Instructions to follow: From the first line to the last, copy the data exactly and drop the pictures.

Source data:

::::

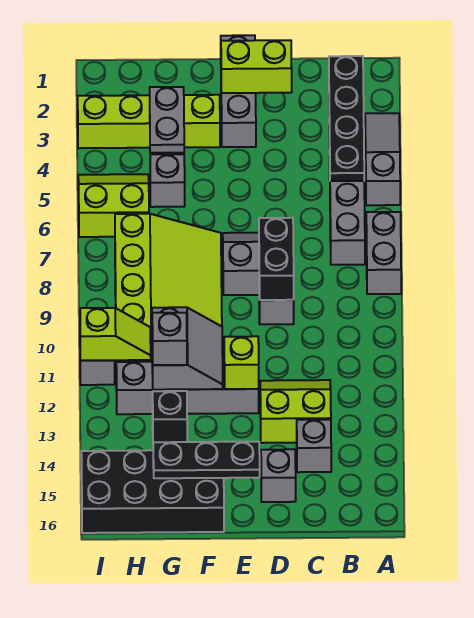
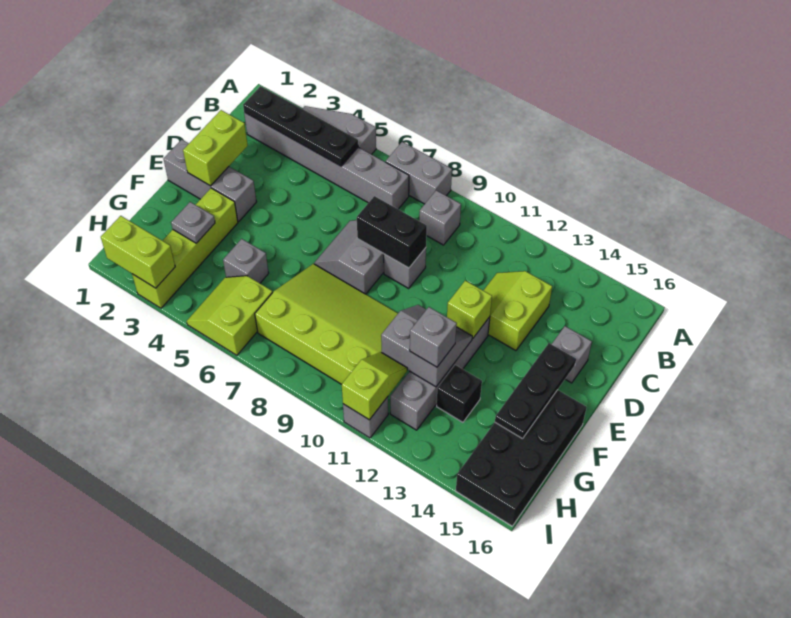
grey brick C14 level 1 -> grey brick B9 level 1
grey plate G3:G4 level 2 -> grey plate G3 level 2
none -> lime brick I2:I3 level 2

::::

Your response:
grey brick C14 level 1 -> grey brick B9 level 1
grey plate G3:G4 level 2 -> grey plate G3 level 2
none -> lime brick I2:I3 level 2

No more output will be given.